● **WHAT THIS TASK INVOLVES**
Could you restate word for word every line from the one containing "Someone carried the GREEN BUCKET" to the end of the data below, pictures excluded?

● **LISTED ENTRIES**

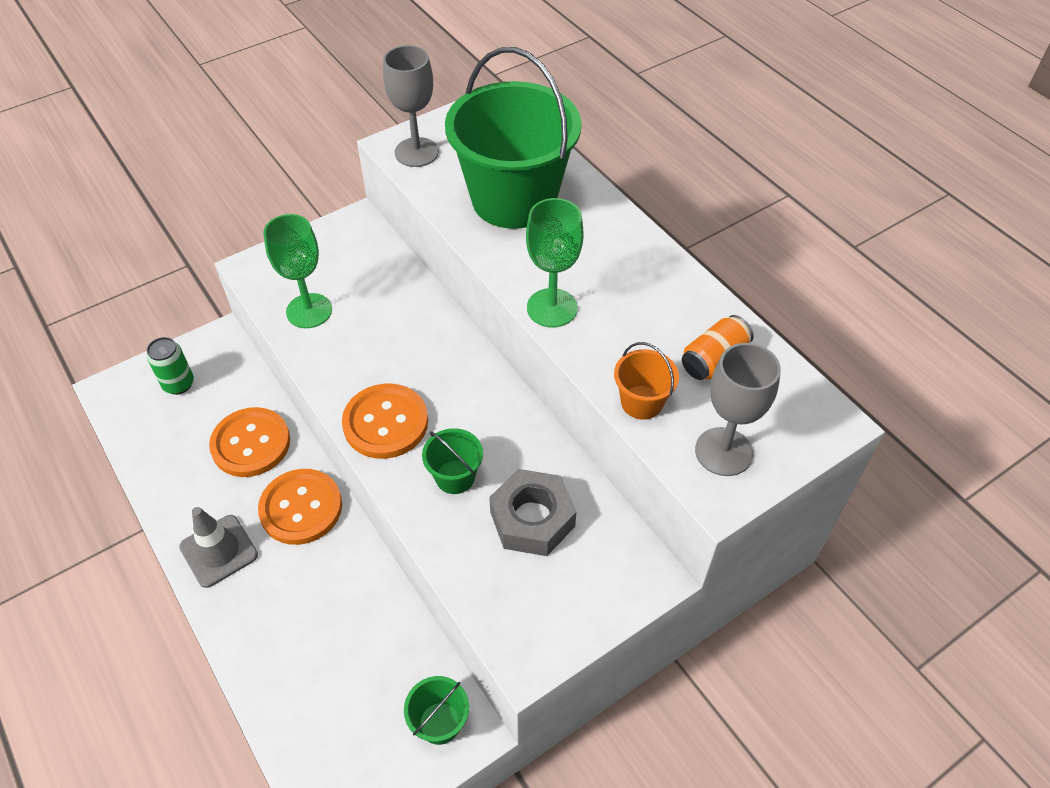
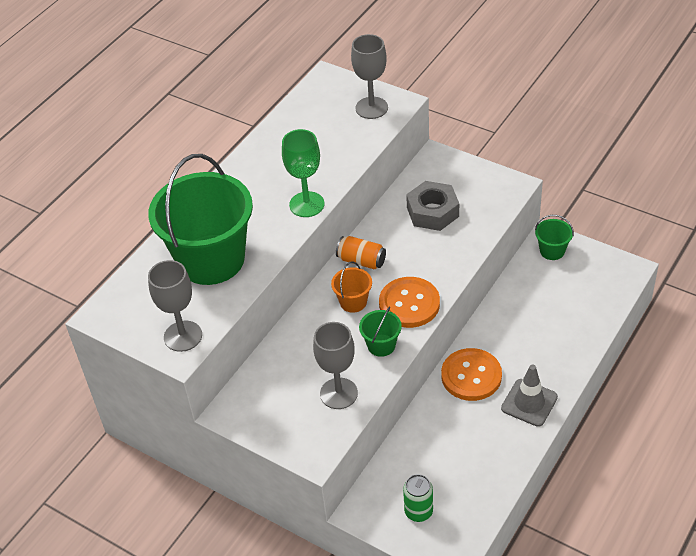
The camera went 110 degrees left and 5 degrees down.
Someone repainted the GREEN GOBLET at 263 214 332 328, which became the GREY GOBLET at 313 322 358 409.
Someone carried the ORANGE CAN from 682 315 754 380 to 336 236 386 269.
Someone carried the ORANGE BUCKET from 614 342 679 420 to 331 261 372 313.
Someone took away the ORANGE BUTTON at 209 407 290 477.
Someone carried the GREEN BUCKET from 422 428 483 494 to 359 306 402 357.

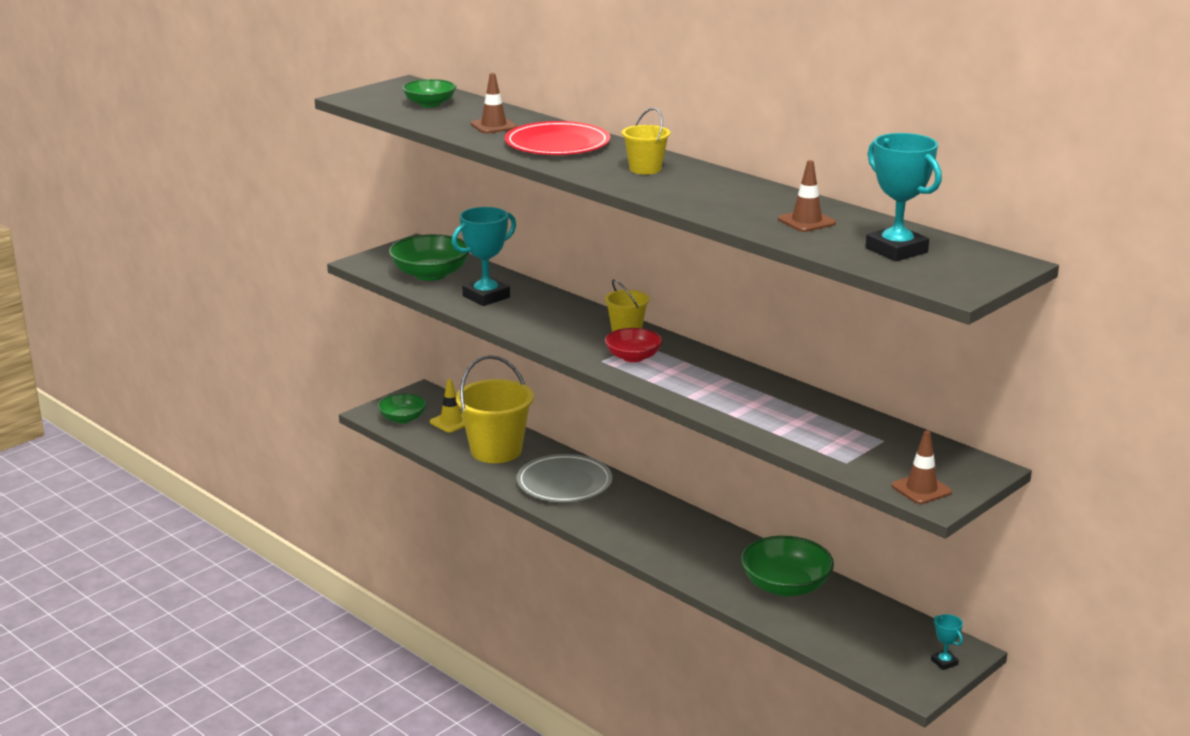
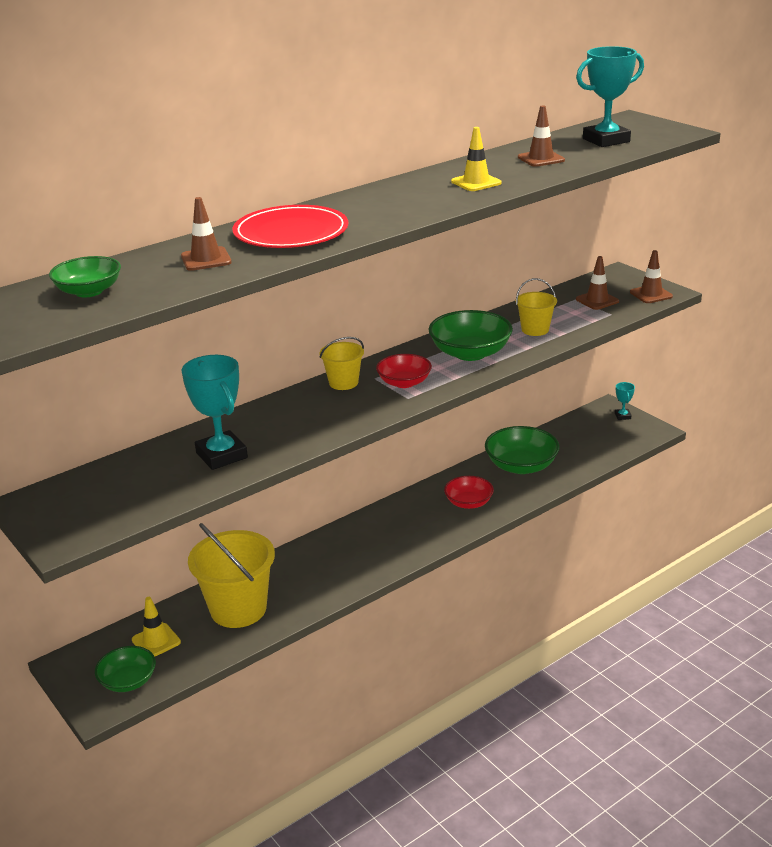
The camera went 80 degrees left and 5 degrees up.
Someone carried the YELLOW BUCKET from 622 107 670 175 to 515 278 557 336.
Someone carried the GREEN BOWL from 389 234 470 281 to 429 310 513 361.
Someone took away the GREY PLATE at 517 454 612 502.
Someone rotated the TURQUOISE TROPHY at 931 614 963 670 by 75 degrees counterclockwise.
Someone put down the YELLOW TRAFFIC CONE at 451 127 502 191.
Someone put down the BROWN TRAFFIC CONE at 576 256 619 310.
Someone put down the RED BOWL at 444 476 494 509.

● **OUTPUT FOR THIS TASK**
Someone carried the GREEN BUCKET from 422 428 483 494 to 359 306 402 357.

The camera went 80 degrees left and 5 degrees up.
Someone carried the YELLOW BUCKET from 622 107 670 175 to 515 278 557 336.
Someone carried the GREEN BOWL from 389 234 470 281 to 429 310 513 361.
Someone took away the GREY PLATE at 517 454 612 502.
Someone rotated the TURQUOISE TROPHY at 931 614 963 670 by 75 degrees counterclockwise.
Someone put down the YELLOW TRAFFIC CONE at 451 127 502 191.
Someone put down the BROWN TRAFFIC CONE at 576 256 619 310.
Someone put down the RED BOWL at 444 476 494 509.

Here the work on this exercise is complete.